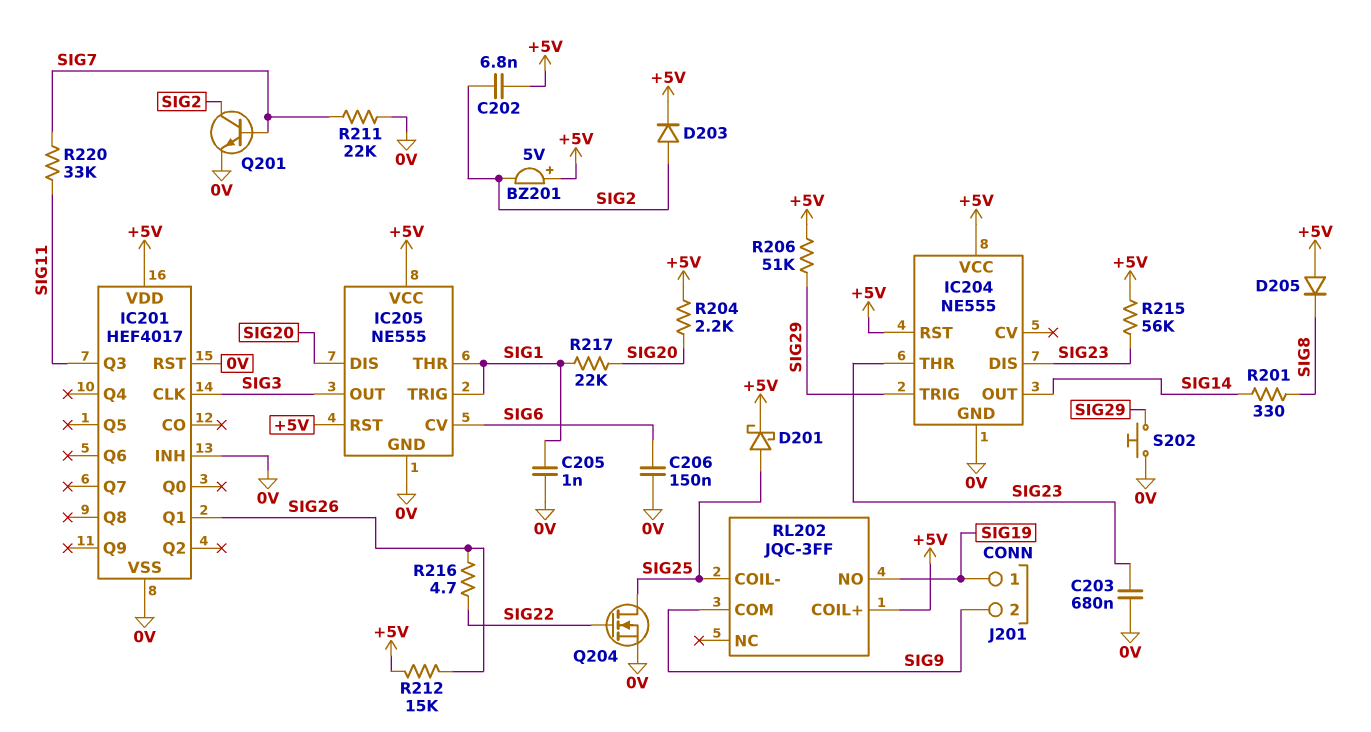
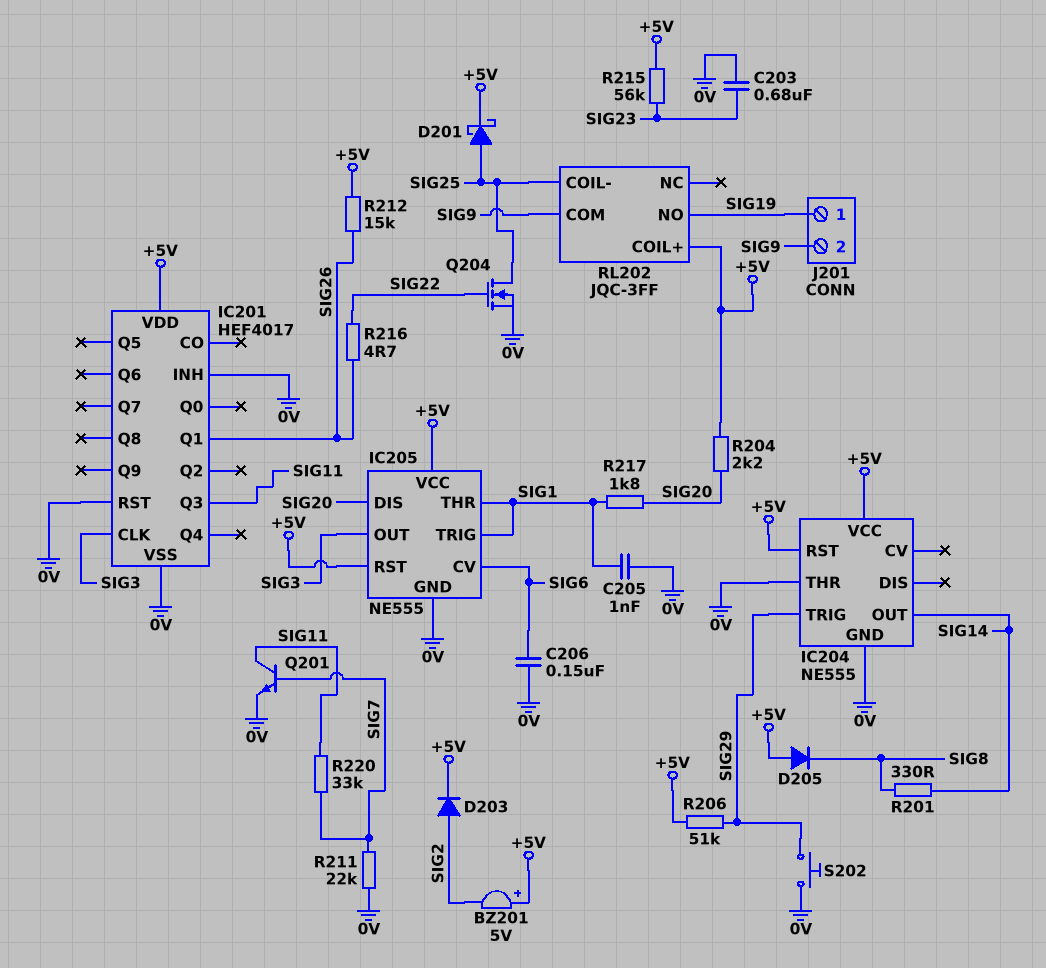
C202: 6.8nF (+5V, SIG2) -> none
IC204 pin DIS: SIG23 -> none
IC204 pin THR: SIG23 -> 0V
Q201: NPN (B SIG7, C SIG2, E 0V) -> NPN (B SIG7, C SIG11, E 0V)
R217: 22k (SIG1, SIG20) -> 1.8k (SIG1, SIG20)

## INSTRUCTIONS TO FOLLOW
No line before the one containing "IC204 pin THR: SIG23 -> 0V" belongs in the answer; give again exactly that line and all lines after it through the end of the data.

## TASK SOLUTION
IC204 pin THR: SIG23 -> 0V
Q201: NPN (B SIG7, C SIG2, E 0V) -> NPN (B SIG7, C SIG11, E 0V)
R217: 22k (SIG1, SIG20) -> 1.8k (SIG1, SIG20)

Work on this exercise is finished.